Start of Input

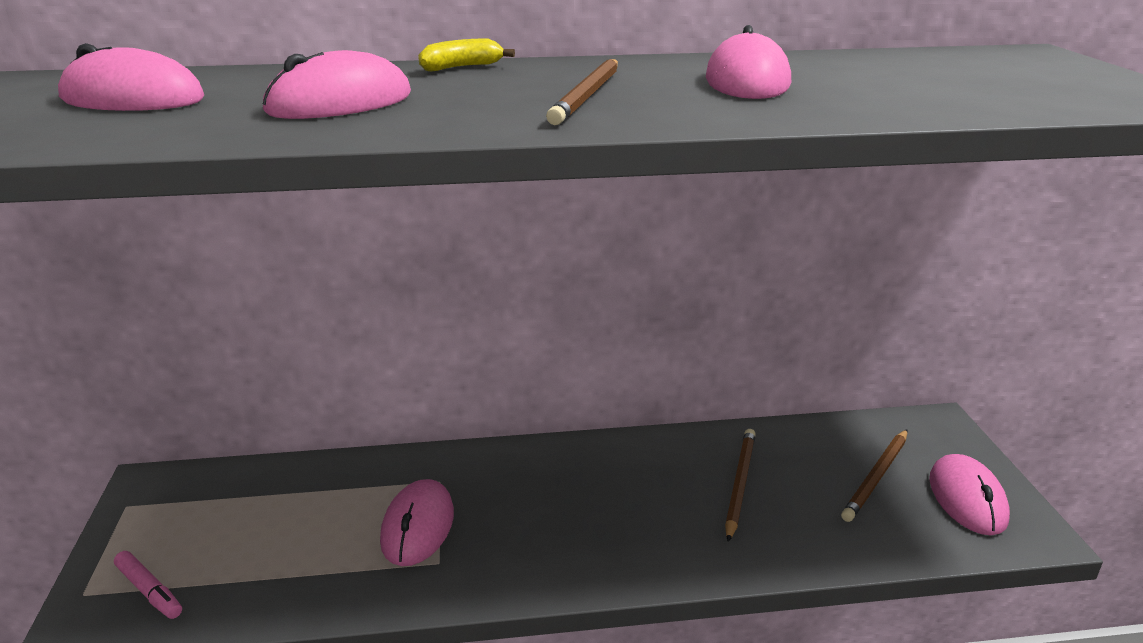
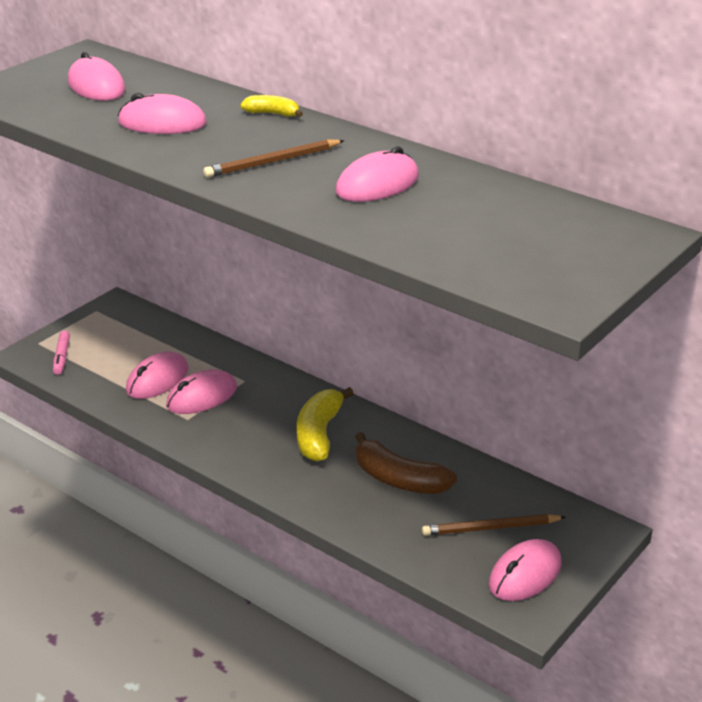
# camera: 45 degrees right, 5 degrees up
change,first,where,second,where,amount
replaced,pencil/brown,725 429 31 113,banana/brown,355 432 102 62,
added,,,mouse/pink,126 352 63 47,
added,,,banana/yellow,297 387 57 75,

End of Input

Task brief:
Once the pictures are set aside, copy the remaining text of every entry exactly.

Task solution:
# camera: 45 degrees right, 5 degrees up
change,first,where,second,where,amount
replaced,pencil/brown,725 429 31 113,banana/brown,355 432 102 62,
added,,,mouse/pink,126 352 63 47,
added,,,banana/yellow,297 387 57 75,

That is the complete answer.